Task item -> From the records below, copy every line that contains the word "none".
..........
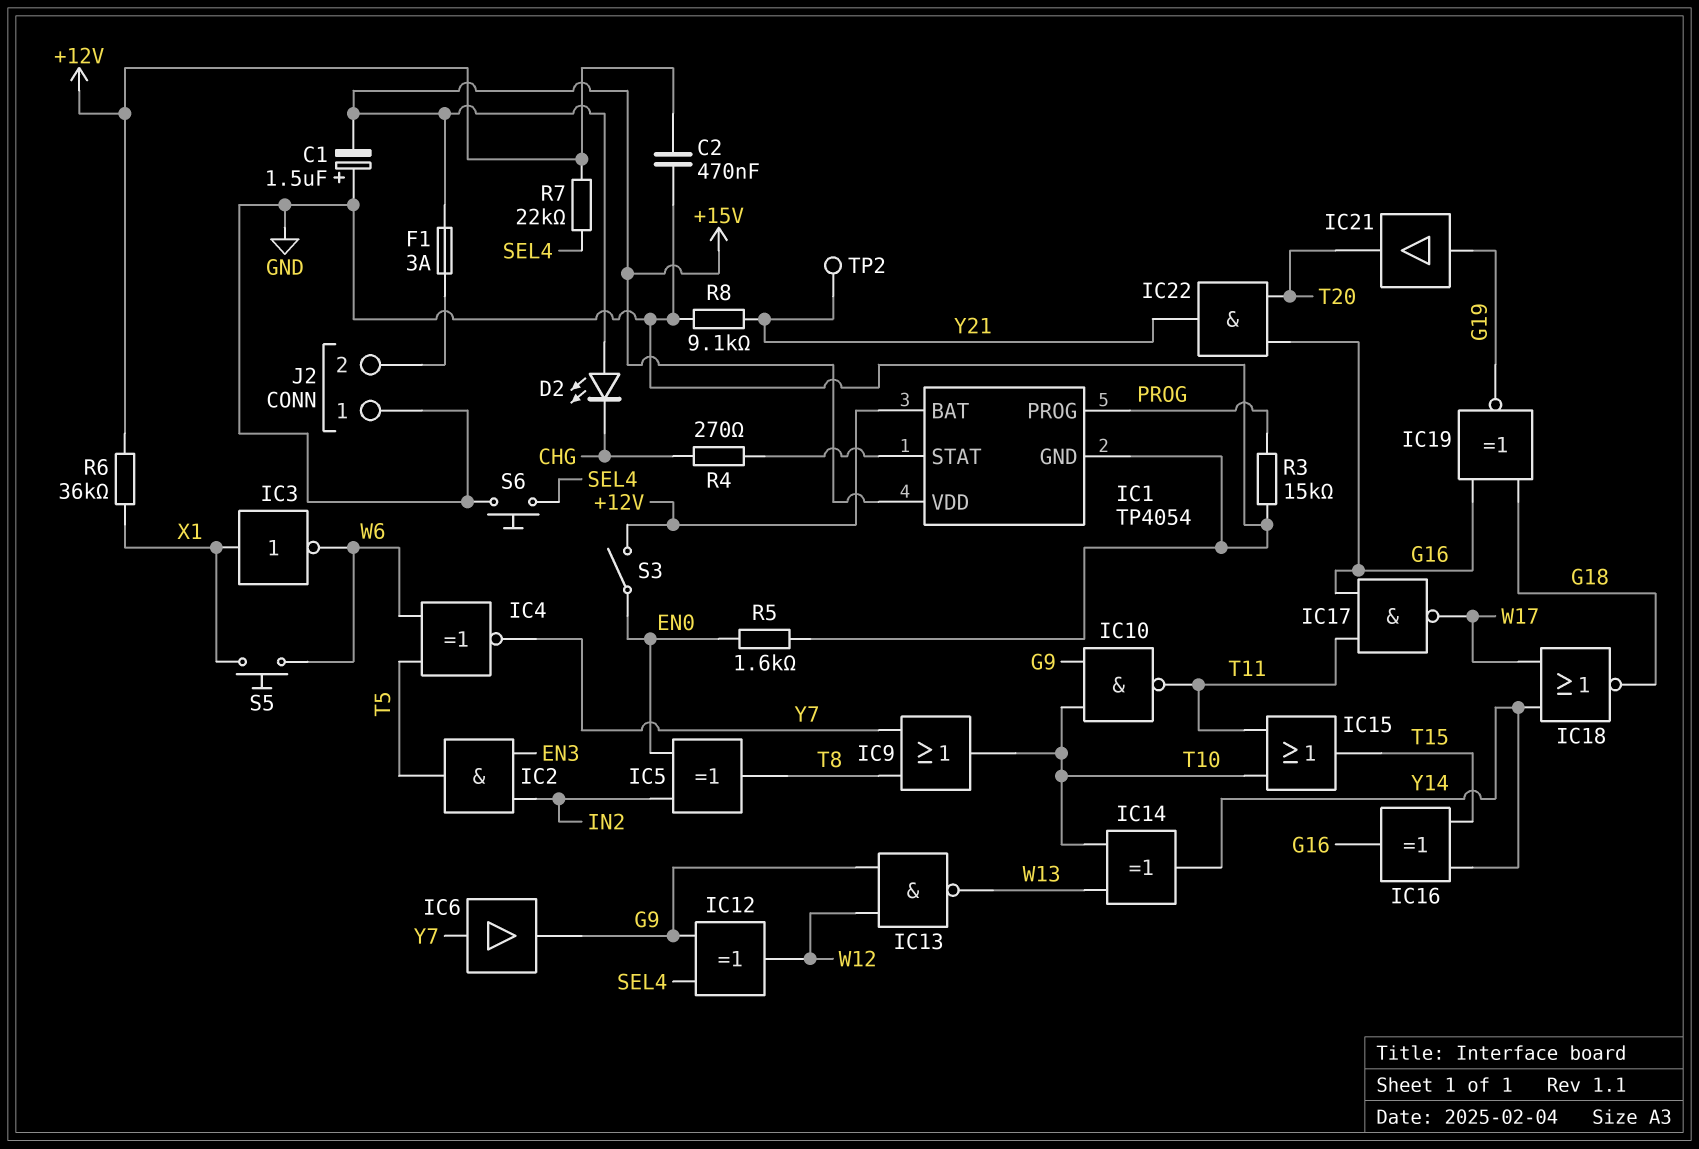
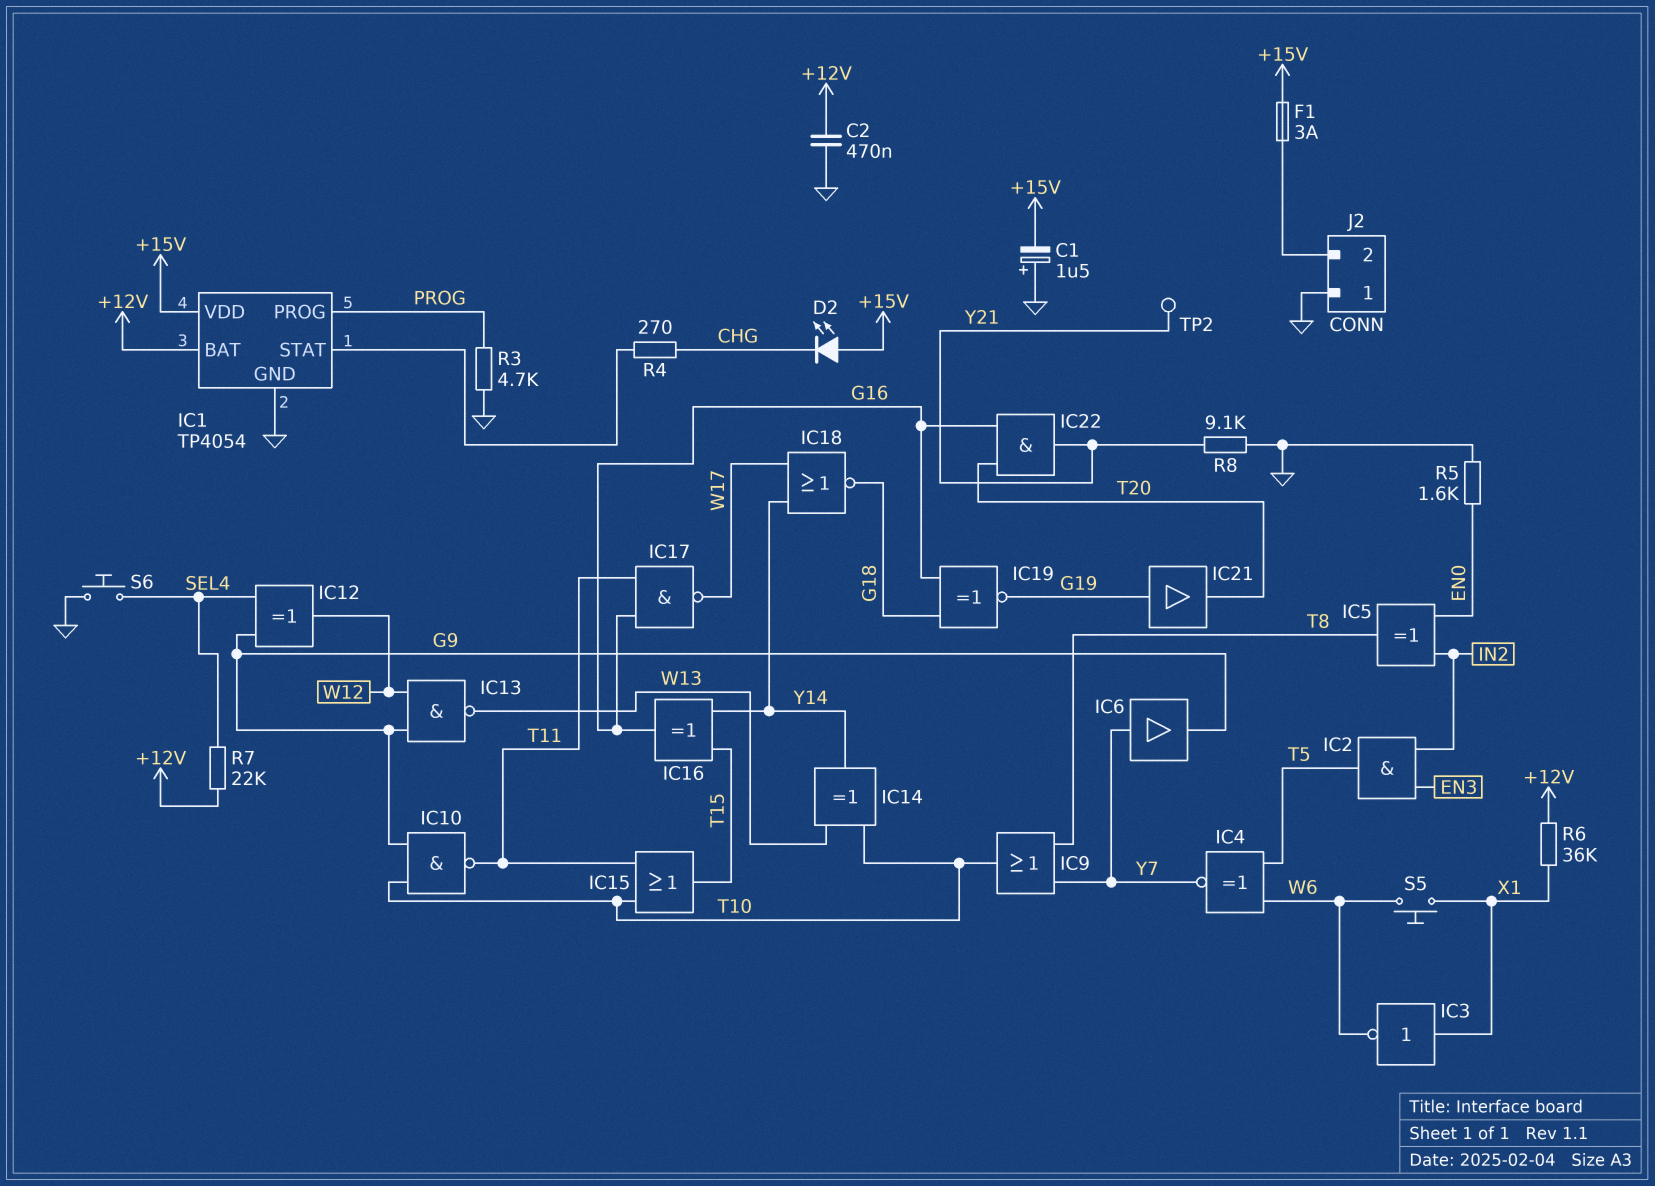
R3: 15k (GND, PROG) -> 4.7k (GND, PROG)
S3: switch (+12V, EN0) -> none

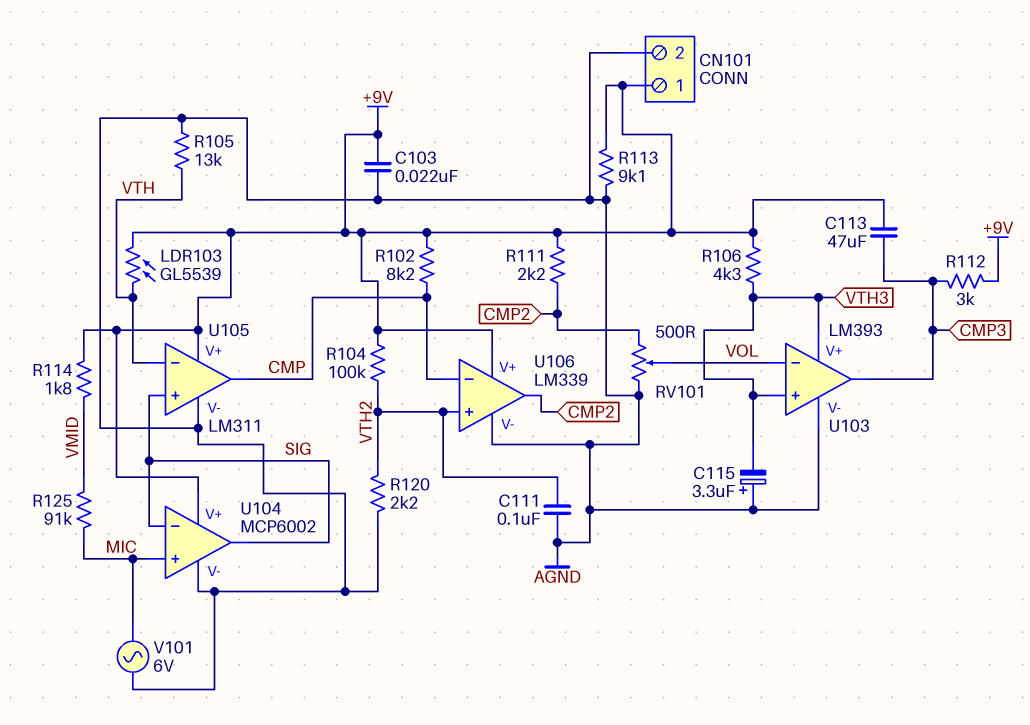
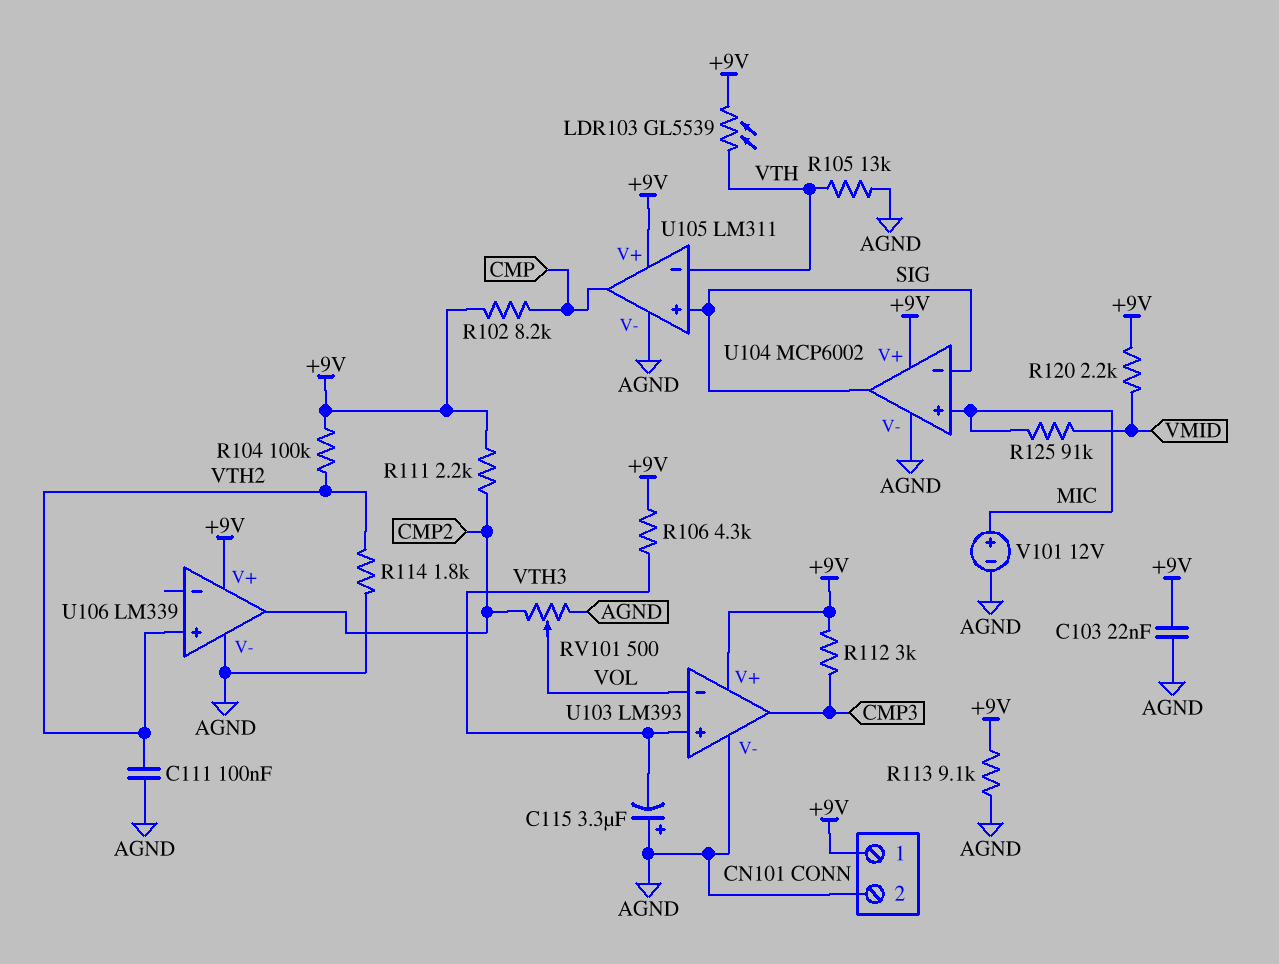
C113: 47uF (+9V, CMP3) -> none
R114: 1.8k (+9V, VMID) -> 1.8k (AGND, VTH2)
R120: 2.2k (AGND, VTH2) -> 2.2k (+9V, VMID)
U103 pin V+: VTH3 -> +9V
U106 pin in-: CMP -> none
V101: AC 6V (AGND, MIC) -> 12V (plus MIC, minus AGND)

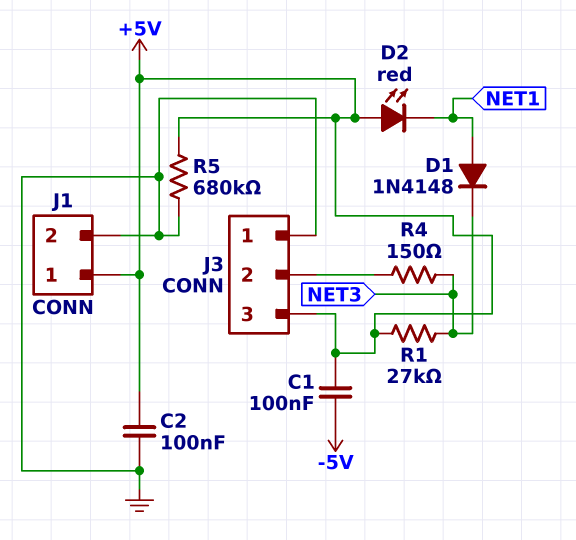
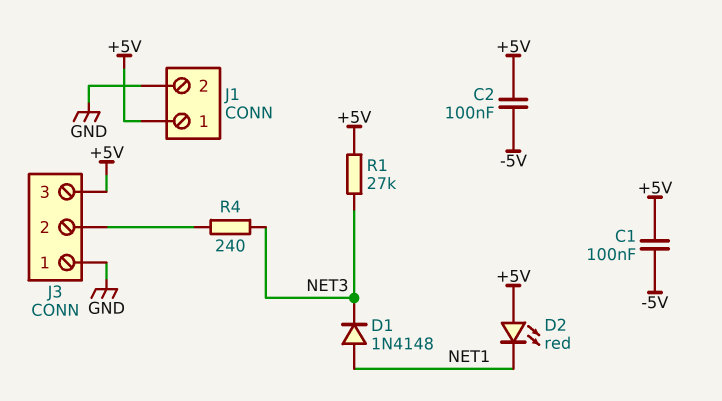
C2: 100nF (+5V, GND) -> 100nF (+5V, -5V)
R4: 150 (J3/2, NET3) -> 240 (J3/2, NET3)
R5: 680k (+5V, GND) -> none

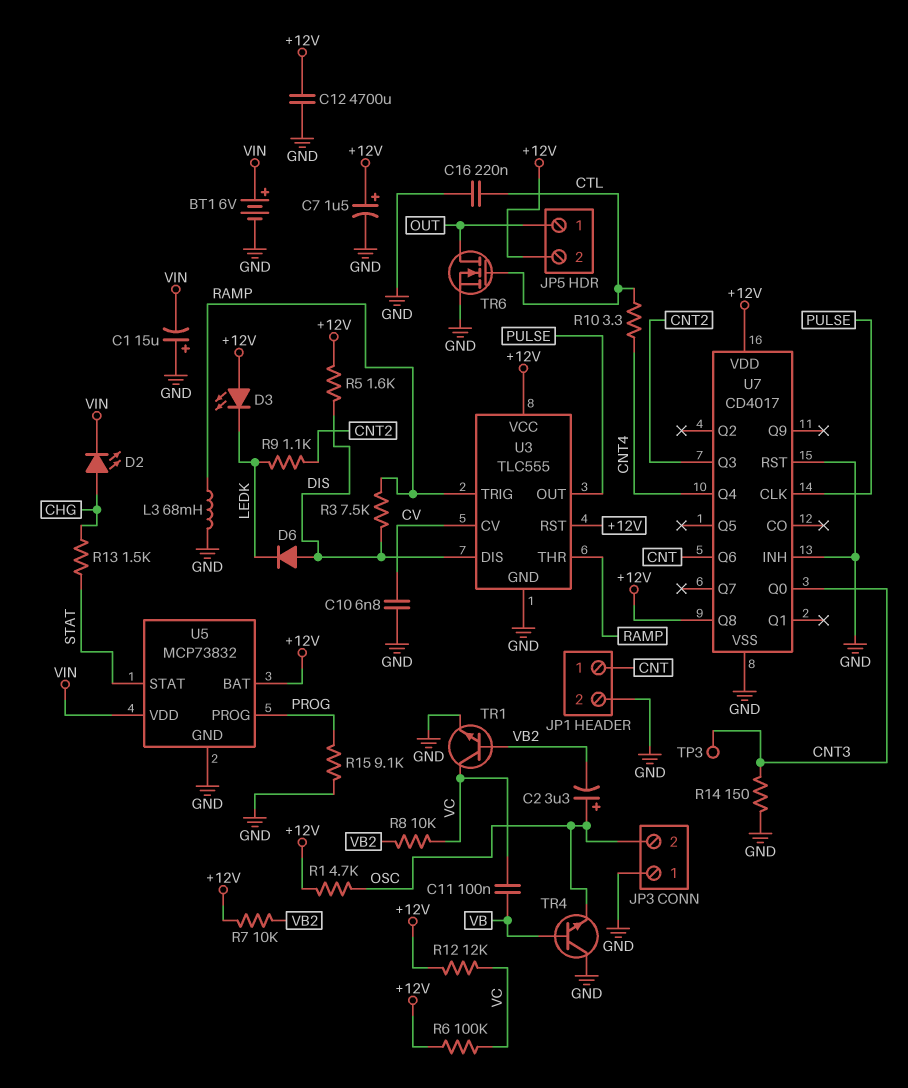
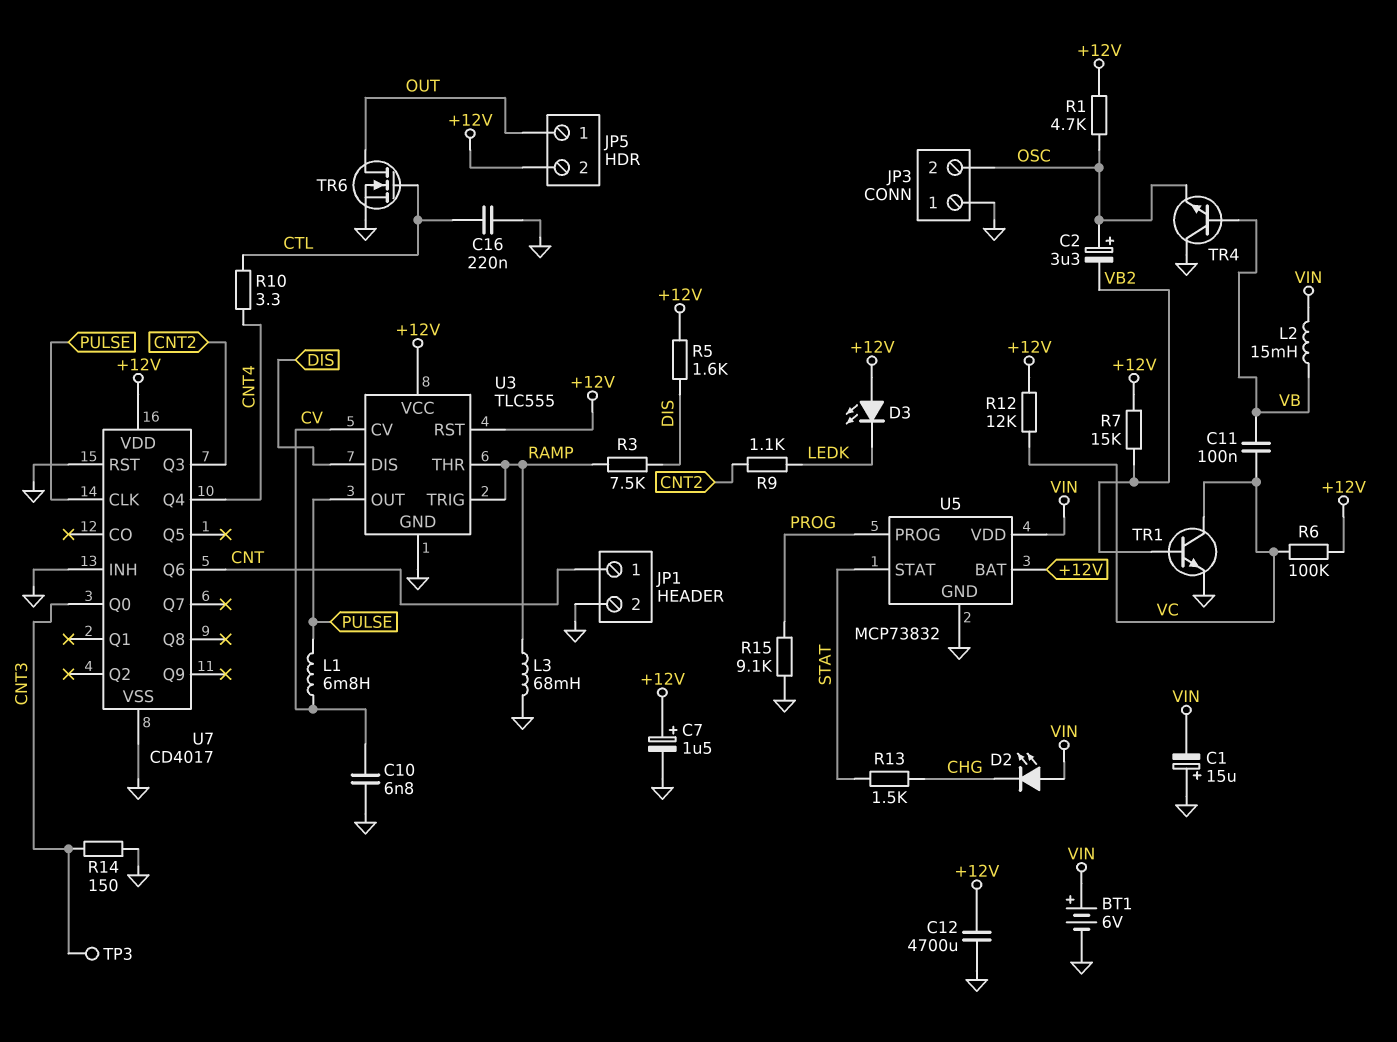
D2: LED (A CHG, K VIN) -> LED (A VIN, K CHG)
D6: diode (A DIS, K LEDK) -> none
L1: none -> 6.8mH (CV, PULSE)
L2: none -> 15mH (VB, VIN)
R7: 10k (+12V, VB2) -> 15k (+12V, VB2)
R8: 10k (VB2, VC) -> none
U7 pin Q8: +12V -> none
..........
Response box ->
S3: switch (+12V, EN0) -> none
C113: 47uF (+9V, CMP3) -> none
U106 pin in-: CMP -> none
R5: 680k (+5V, GND) -> none
D6: diode (A DIS, K LEDK) -> none
L1: none -> 6.8mH (CV, PULSE)
L2: none -> 15mH (VB, VIN)
R8: 10k (VB2, VC) -> none
U7 pin Q8: +12V -> none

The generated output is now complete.